What you are asked to do
Determine the number of lines in the data that include the word "pyramid", and write only that number.

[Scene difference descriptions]
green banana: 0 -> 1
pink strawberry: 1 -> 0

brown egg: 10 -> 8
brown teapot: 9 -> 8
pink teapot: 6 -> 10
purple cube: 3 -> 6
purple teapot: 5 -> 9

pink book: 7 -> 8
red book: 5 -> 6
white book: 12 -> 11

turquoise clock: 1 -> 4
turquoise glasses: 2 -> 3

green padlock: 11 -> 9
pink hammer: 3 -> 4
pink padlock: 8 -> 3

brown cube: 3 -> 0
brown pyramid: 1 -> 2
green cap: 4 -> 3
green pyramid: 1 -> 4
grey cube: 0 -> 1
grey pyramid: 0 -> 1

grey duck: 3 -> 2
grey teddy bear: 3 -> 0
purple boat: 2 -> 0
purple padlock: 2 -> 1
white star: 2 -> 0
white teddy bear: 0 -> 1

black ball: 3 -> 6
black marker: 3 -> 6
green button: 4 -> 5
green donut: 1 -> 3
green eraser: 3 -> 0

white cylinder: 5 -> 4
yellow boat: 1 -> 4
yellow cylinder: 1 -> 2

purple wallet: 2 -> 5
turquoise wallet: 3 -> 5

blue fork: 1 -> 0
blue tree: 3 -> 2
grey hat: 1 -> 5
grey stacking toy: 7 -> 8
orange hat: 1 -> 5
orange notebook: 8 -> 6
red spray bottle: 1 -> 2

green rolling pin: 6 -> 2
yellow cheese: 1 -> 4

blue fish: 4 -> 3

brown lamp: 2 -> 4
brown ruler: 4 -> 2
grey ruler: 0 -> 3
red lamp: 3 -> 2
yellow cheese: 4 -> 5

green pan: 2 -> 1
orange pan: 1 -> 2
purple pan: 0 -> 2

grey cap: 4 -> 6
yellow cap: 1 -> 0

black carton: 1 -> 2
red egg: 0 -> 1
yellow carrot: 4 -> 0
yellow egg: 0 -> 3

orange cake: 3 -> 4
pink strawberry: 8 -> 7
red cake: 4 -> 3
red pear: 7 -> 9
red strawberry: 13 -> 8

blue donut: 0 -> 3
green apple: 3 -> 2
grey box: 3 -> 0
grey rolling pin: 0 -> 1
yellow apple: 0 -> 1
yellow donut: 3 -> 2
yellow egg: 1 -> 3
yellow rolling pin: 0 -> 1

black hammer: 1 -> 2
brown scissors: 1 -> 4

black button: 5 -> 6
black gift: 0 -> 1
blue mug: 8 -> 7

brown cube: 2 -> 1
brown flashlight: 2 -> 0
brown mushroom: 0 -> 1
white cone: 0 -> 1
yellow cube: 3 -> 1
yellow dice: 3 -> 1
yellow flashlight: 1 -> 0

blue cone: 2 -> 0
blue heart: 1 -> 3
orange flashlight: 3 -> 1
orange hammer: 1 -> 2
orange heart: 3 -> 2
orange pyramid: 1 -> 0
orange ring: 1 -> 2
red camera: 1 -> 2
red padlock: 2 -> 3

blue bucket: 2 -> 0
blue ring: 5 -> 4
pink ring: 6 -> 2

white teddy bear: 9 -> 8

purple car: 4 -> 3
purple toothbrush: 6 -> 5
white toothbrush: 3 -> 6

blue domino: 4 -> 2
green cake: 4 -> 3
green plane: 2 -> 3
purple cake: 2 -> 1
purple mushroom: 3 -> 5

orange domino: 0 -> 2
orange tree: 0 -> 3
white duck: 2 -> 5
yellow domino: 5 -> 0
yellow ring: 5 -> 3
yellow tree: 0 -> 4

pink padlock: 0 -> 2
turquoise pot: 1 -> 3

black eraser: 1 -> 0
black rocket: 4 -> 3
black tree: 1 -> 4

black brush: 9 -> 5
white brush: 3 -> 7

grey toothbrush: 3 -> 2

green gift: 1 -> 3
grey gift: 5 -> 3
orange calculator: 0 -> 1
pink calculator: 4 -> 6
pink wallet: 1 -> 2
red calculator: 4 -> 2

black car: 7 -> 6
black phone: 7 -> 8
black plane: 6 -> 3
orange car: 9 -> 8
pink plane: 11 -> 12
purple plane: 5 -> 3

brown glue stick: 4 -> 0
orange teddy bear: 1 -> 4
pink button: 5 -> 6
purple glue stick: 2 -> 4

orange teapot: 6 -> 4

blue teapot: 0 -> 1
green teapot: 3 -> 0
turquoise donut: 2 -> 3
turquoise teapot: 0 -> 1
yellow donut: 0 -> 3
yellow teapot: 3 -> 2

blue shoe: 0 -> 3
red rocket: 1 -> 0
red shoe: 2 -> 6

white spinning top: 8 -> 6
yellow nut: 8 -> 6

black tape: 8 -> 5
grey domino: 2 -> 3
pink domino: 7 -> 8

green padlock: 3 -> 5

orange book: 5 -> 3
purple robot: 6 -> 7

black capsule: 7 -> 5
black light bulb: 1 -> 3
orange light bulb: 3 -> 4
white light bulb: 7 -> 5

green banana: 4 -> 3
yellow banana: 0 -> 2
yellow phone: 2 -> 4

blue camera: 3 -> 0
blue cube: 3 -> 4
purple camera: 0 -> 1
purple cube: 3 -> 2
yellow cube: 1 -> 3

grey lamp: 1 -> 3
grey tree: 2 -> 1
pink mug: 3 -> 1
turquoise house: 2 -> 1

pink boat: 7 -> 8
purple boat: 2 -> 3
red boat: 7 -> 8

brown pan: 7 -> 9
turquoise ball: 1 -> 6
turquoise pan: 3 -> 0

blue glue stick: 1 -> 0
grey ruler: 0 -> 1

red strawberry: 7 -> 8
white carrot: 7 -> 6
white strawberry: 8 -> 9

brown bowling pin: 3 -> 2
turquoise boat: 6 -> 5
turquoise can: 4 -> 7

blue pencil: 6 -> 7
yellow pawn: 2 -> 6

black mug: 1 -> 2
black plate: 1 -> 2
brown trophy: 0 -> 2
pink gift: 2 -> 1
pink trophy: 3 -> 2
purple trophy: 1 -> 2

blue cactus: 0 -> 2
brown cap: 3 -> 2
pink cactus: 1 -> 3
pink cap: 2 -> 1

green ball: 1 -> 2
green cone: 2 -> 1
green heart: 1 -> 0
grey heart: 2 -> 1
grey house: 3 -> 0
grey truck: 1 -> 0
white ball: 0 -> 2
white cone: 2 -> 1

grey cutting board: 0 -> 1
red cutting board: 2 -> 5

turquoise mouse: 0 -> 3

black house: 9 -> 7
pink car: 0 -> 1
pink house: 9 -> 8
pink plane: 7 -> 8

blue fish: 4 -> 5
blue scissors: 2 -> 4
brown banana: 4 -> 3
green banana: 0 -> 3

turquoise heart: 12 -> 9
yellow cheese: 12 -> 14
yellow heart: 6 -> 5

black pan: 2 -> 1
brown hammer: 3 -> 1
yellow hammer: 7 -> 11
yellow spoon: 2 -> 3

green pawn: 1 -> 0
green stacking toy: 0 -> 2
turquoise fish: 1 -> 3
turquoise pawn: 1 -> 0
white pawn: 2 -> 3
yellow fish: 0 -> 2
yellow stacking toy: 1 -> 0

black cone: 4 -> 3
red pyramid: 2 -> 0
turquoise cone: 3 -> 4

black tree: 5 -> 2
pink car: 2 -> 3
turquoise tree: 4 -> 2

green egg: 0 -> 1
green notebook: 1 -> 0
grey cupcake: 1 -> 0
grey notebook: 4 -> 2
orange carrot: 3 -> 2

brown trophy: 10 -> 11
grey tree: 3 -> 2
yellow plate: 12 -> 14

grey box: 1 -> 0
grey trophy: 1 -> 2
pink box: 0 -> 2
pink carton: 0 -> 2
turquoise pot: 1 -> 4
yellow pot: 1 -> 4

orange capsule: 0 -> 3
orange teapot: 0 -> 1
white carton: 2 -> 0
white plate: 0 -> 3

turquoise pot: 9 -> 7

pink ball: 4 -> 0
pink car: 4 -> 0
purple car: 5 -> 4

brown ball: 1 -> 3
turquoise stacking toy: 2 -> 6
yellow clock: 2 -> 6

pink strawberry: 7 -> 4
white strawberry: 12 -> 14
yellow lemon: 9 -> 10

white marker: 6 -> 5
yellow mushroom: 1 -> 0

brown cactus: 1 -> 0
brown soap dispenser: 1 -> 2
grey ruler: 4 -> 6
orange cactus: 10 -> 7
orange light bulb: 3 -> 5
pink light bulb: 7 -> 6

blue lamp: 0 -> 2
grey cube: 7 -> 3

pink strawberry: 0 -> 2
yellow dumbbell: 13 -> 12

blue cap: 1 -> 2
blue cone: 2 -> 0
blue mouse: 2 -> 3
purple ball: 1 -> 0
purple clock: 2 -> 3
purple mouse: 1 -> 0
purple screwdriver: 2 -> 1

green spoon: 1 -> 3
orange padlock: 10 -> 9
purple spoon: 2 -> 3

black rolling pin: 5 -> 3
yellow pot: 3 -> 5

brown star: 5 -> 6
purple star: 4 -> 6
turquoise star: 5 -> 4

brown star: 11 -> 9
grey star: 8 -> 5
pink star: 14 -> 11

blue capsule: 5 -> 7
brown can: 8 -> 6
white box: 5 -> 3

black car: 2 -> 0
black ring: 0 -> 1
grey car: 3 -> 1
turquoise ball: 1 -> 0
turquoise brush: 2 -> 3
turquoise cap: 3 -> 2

Written solution
5